# Task goal
Without copying any picture, return all lines below exactly.

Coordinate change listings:
....
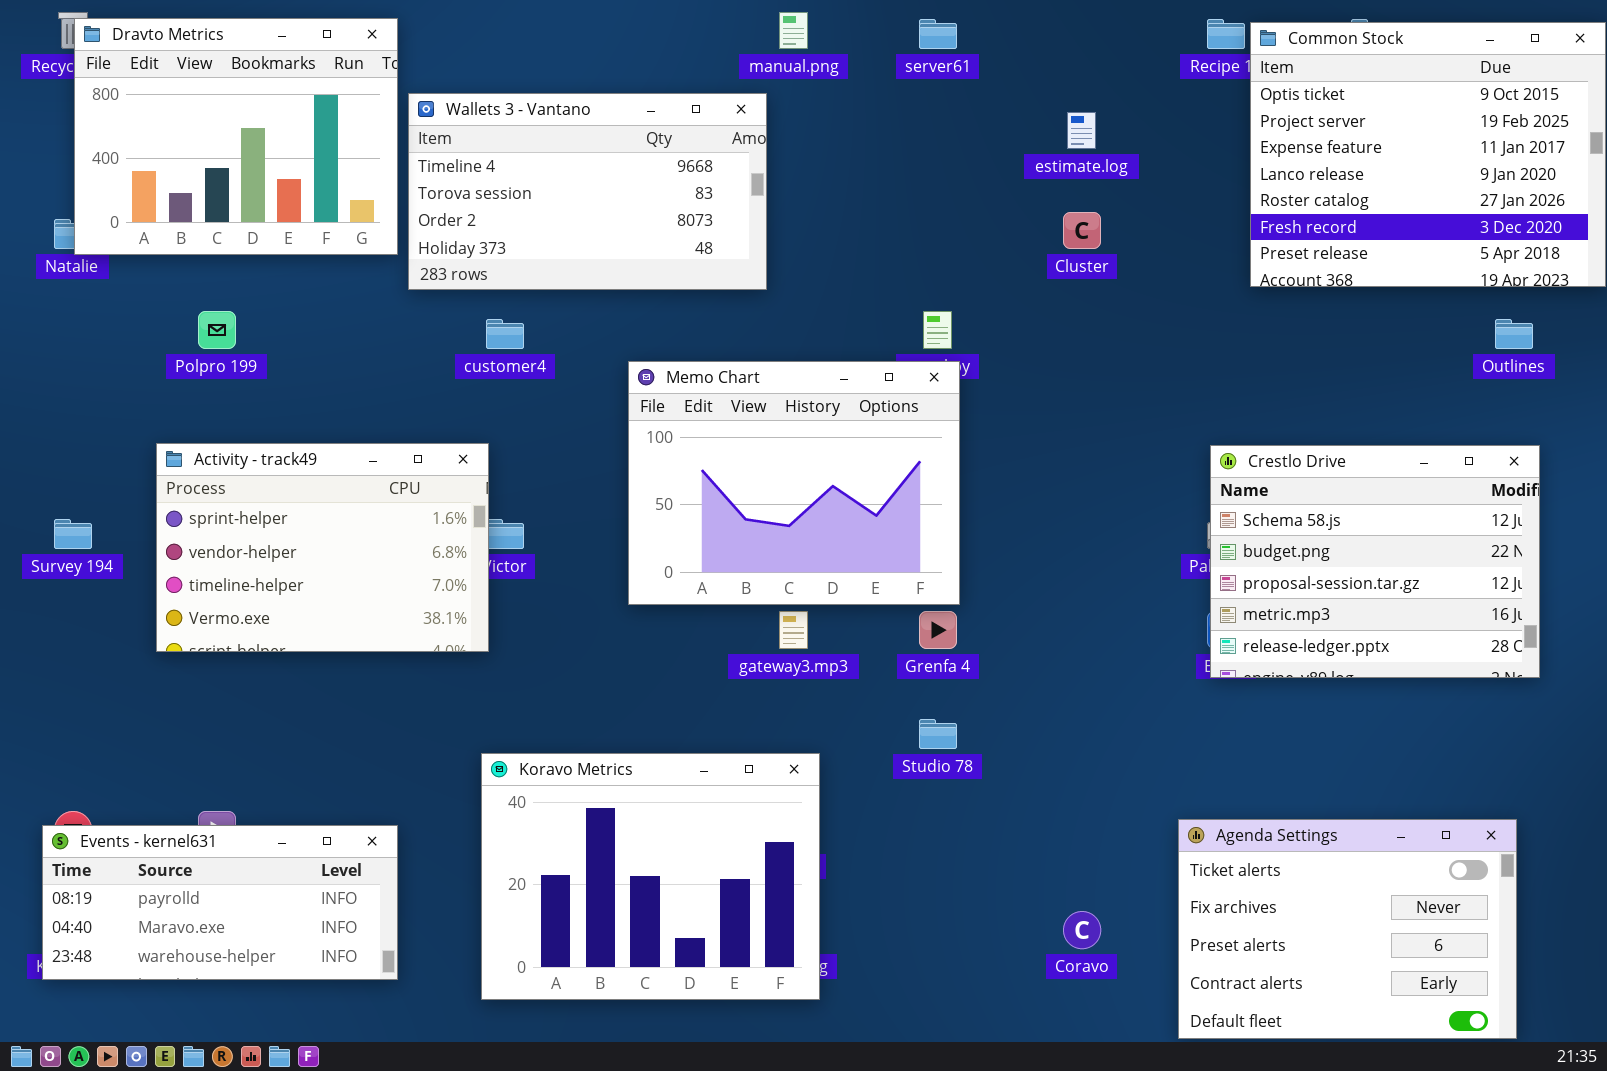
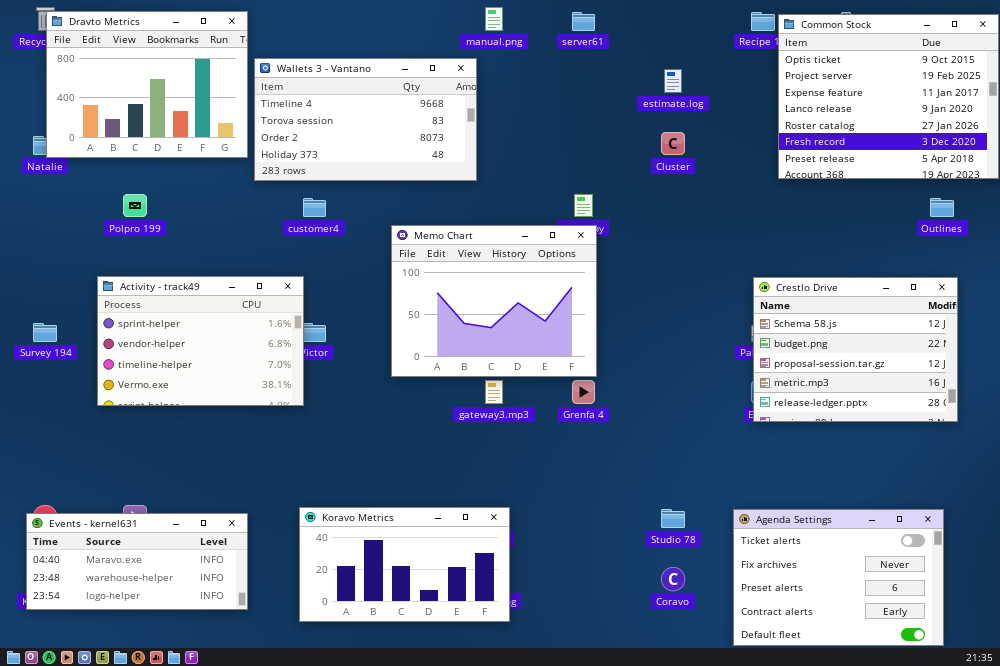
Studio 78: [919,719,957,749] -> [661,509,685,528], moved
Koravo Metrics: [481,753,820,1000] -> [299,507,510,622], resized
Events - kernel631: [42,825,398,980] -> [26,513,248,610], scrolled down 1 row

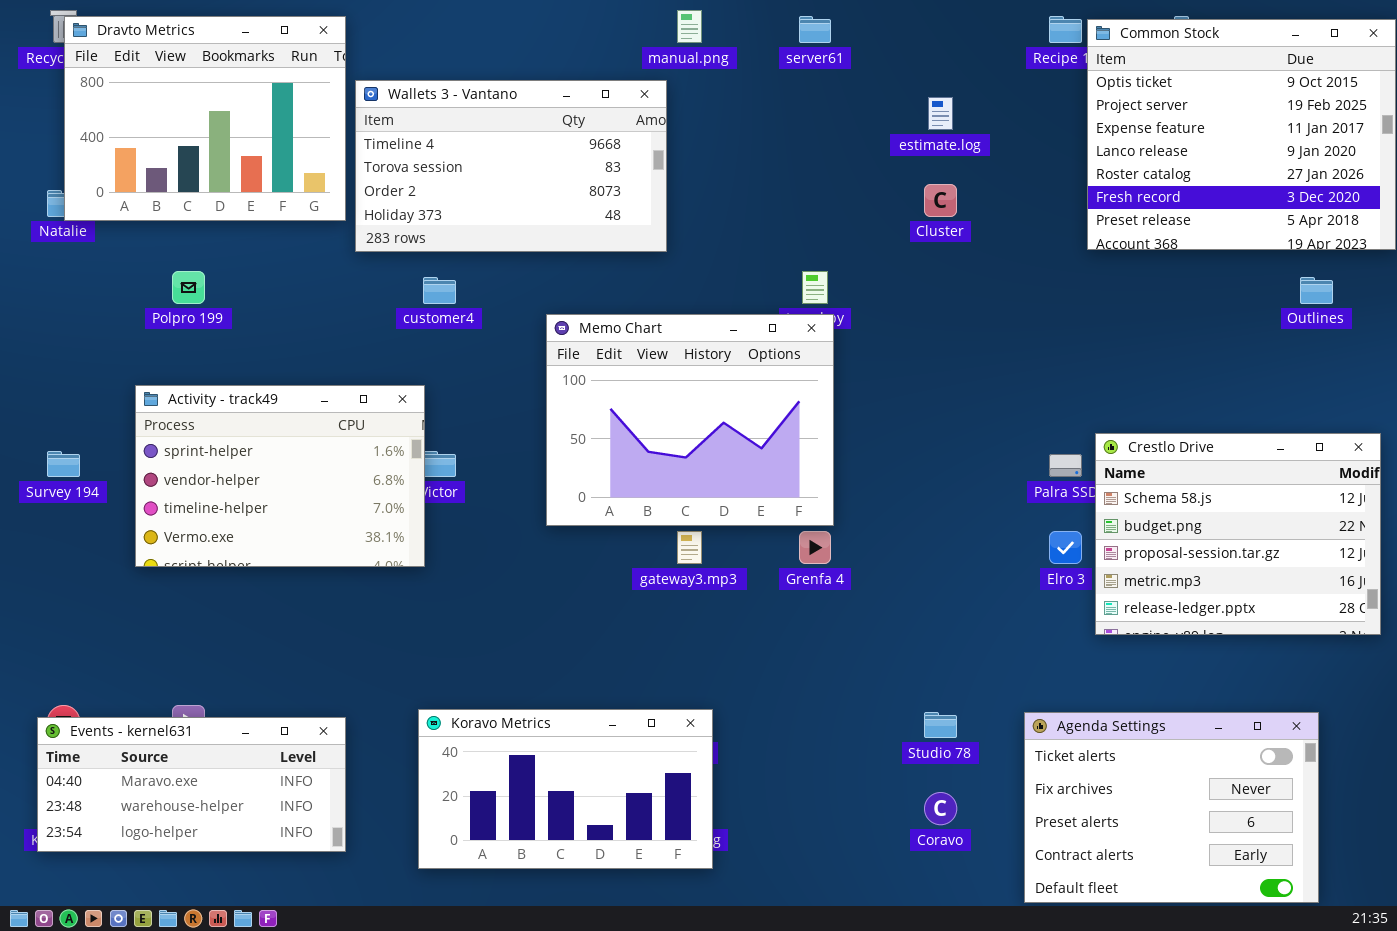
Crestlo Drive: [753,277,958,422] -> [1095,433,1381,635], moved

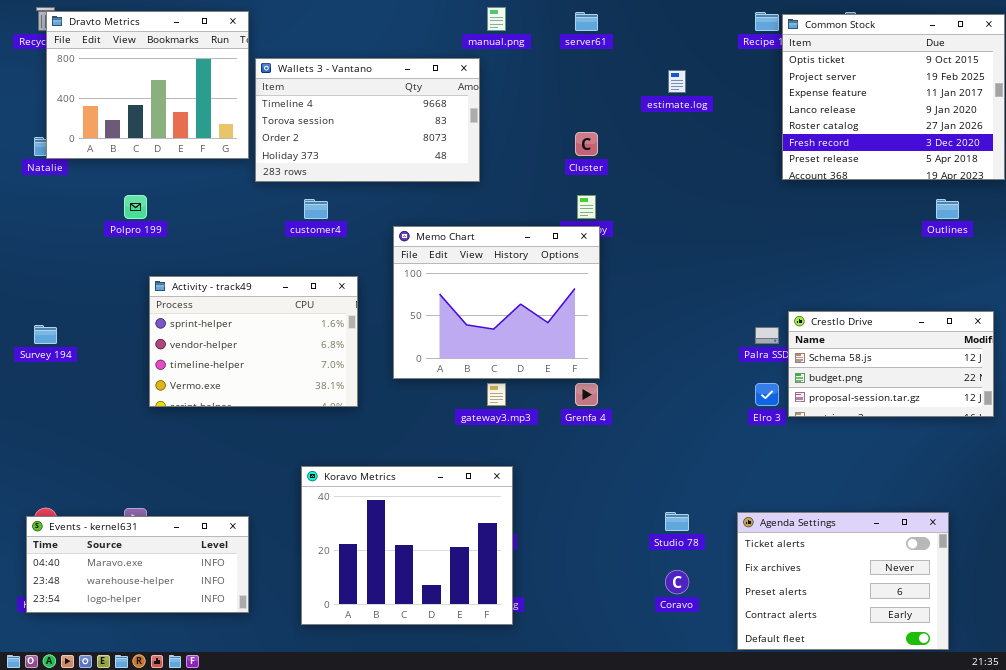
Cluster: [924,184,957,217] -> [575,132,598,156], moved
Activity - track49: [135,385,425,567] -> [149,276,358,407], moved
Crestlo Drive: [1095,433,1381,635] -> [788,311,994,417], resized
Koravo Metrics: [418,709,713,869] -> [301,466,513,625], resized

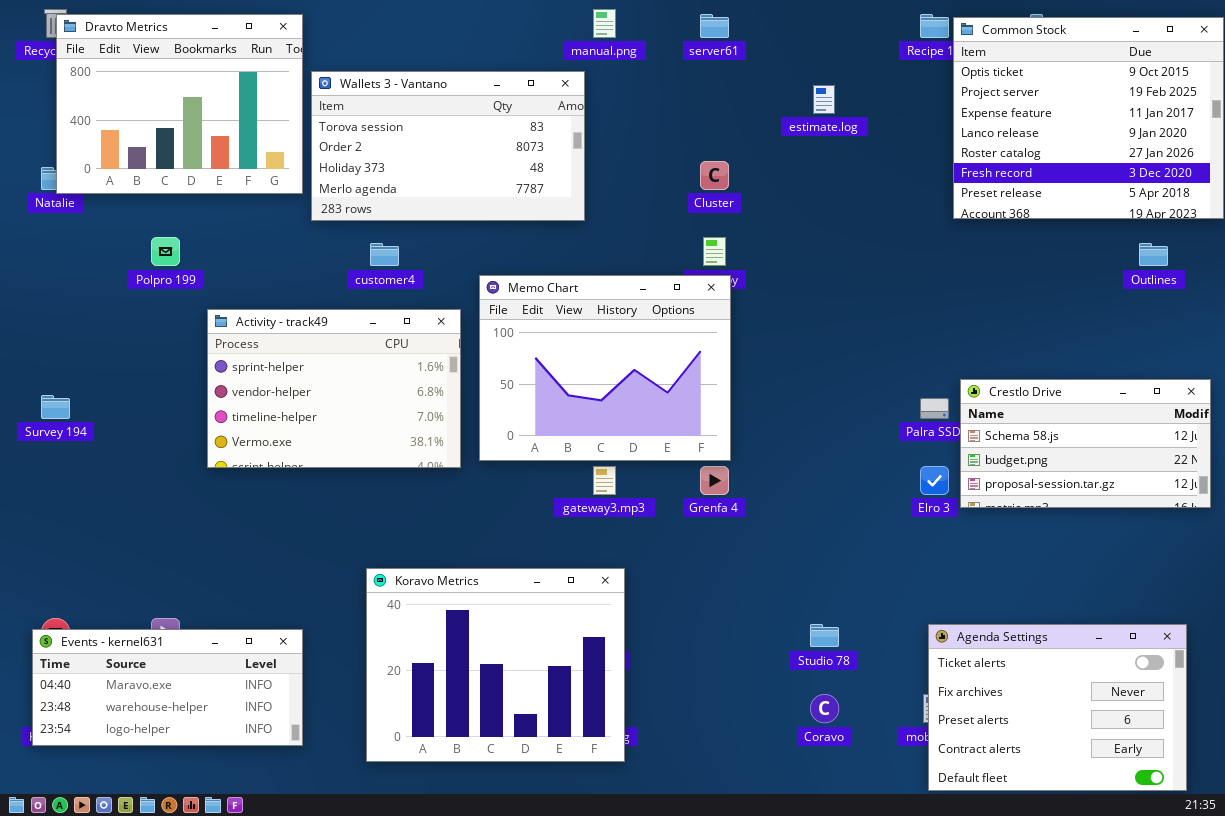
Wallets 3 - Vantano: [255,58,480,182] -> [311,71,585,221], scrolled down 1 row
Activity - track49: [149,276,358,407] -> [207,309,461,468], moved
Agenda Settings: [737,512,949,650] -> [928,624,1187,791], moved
....
# Response to the exercise
Studio 78: [919,719,957,749] -> [661,509,685,528], moved
Koravo Metrics: [481,753,820,1000] -> [299,507,510,622], resized
Events - kernel631: [42,825,398,980] -> [26,513,248,610], scrolled down 1 row

Crestlo Drive: [753,277,958,422] -> [1095,433,1381,635], moved

Cluster: [924,184,957,217] -> [575,132,598,156], moved
Activity - track49: [135,385,425,567] -> [149,276,358,407], moved
Crestlo Drive: [1095,433,1381,635] -> [788,311,994,417], resized
Koravo Metrics: [418,709,713,869] -> [301,466,513,625], resized

Wallets 3 - Vantano: [255,58,480,182] -> [311,71,585,221], scrolled down 1 row
Activity - track49: [149,276,358,407] -> [207,309,461,468], moved
Agenda Settings: [737,512,949,650] -> [928,624,1187,791], moved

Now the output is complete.